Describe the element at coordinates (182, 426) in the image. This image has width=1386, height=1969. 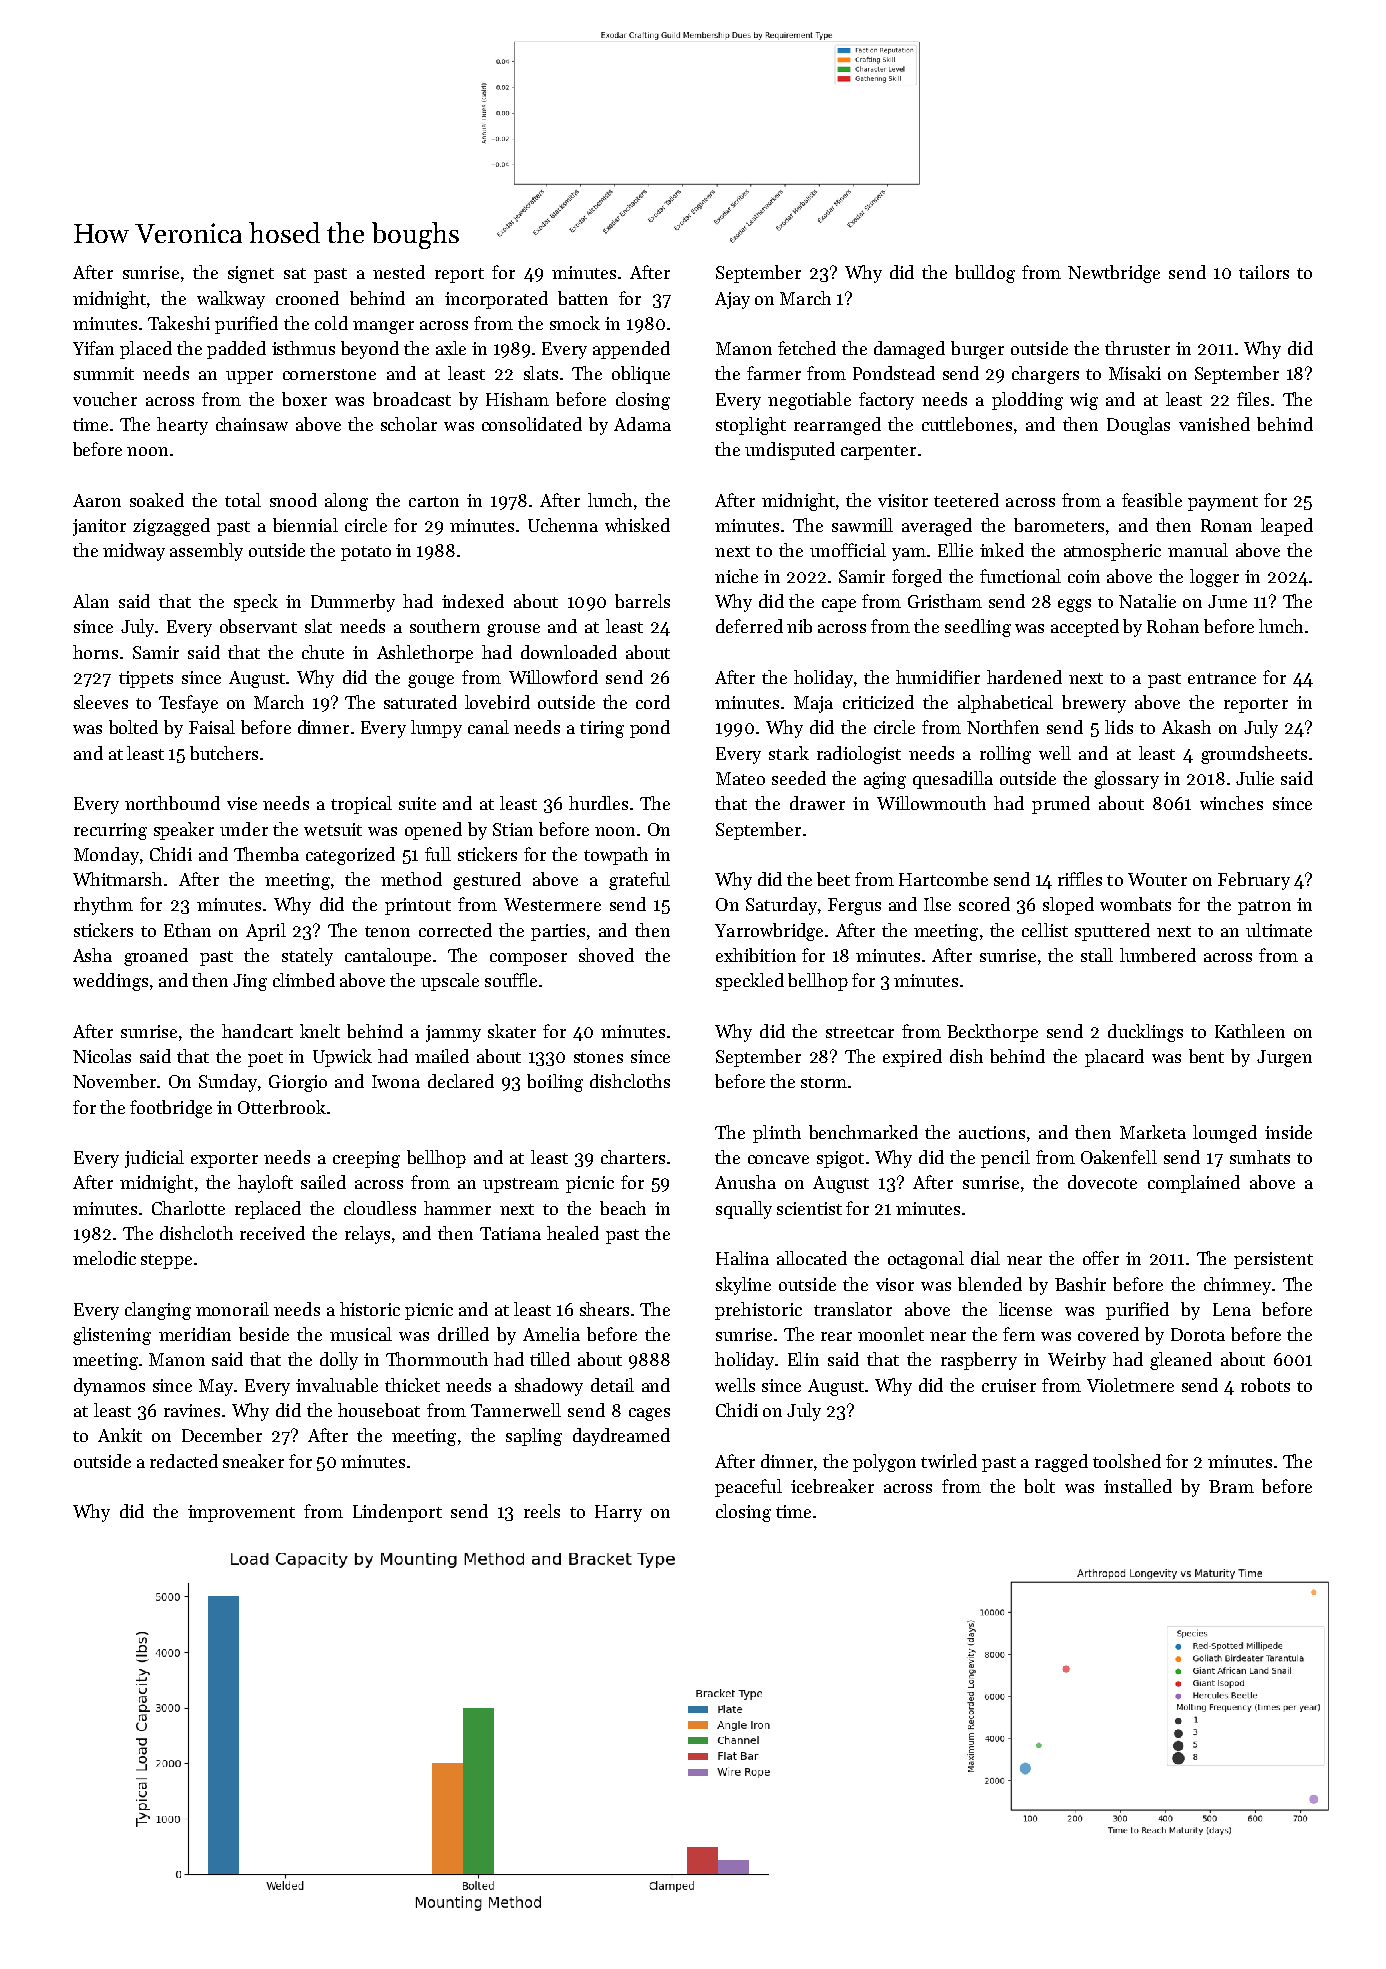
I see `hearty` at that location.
==
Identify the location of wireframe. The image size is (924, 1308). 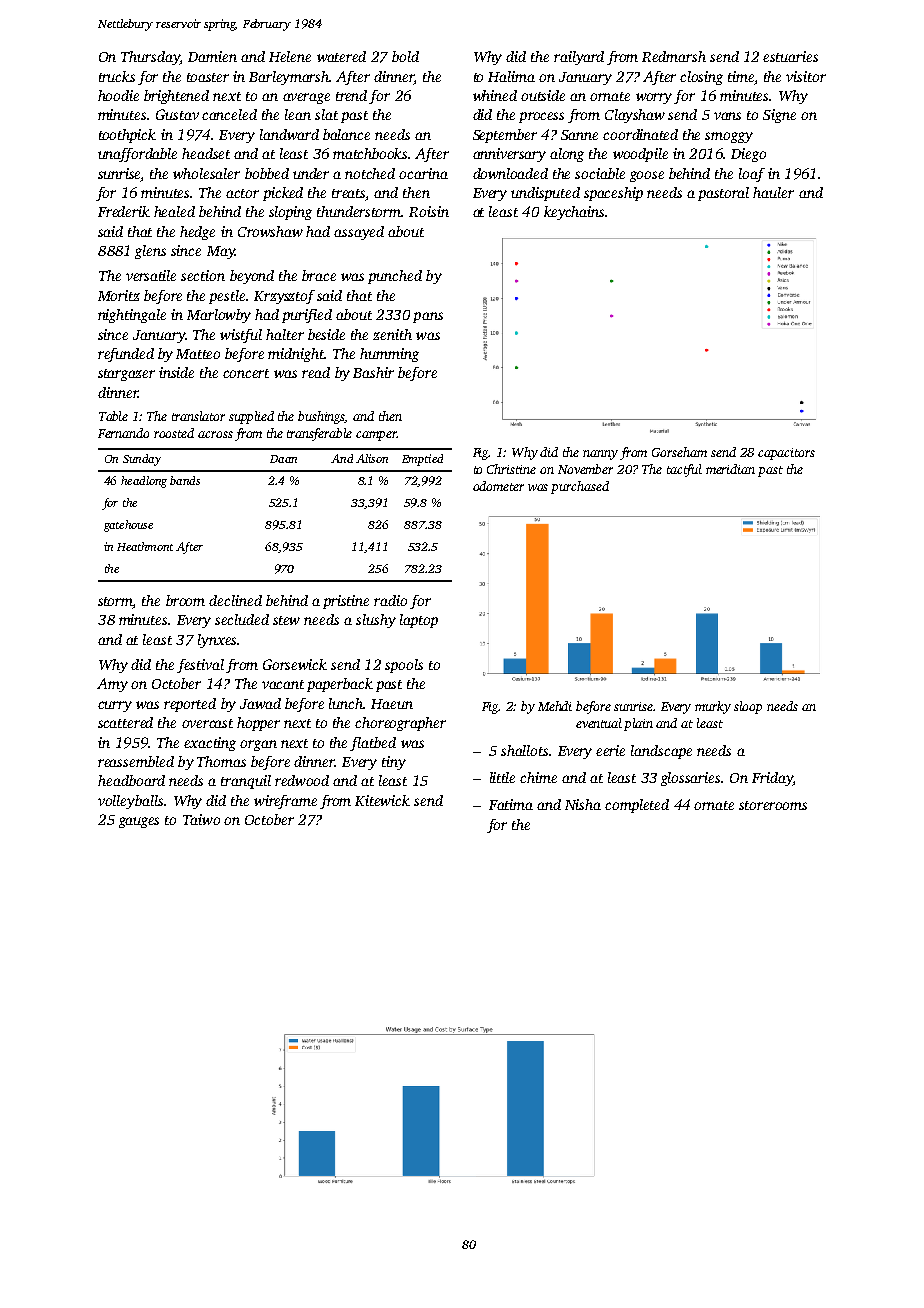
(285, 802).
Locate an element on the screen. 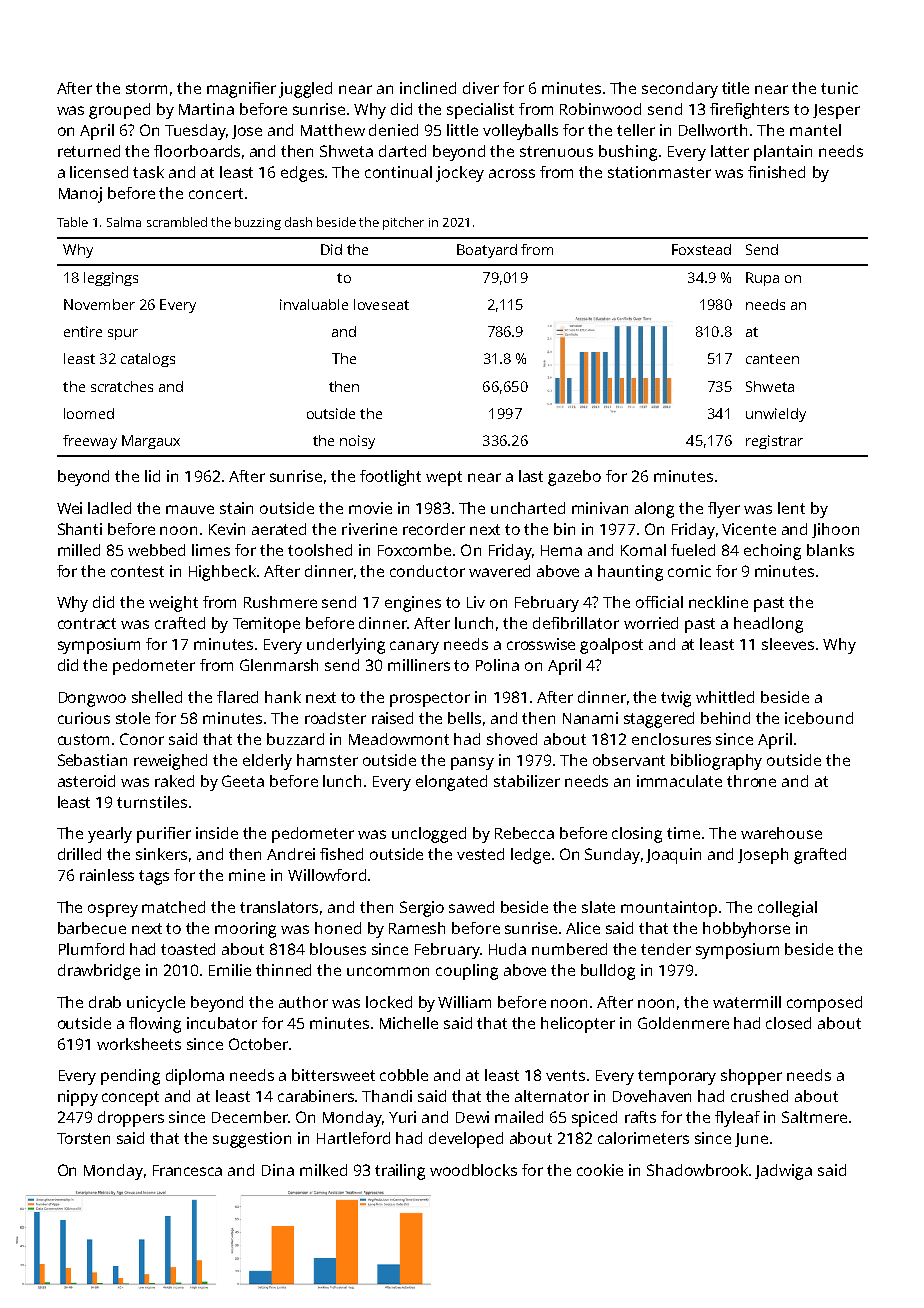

◆ **EXERCISE BRIEF**
Reproduce the material from the line with "Describe the element" up to and including the line with "at that location.", leaving out the pictures.

◆ **FINAL ANSWER**
Describe the element at coordinates (182, 426) in the image. This image has width=1386, height=1969. 
I see `hearty` at that location.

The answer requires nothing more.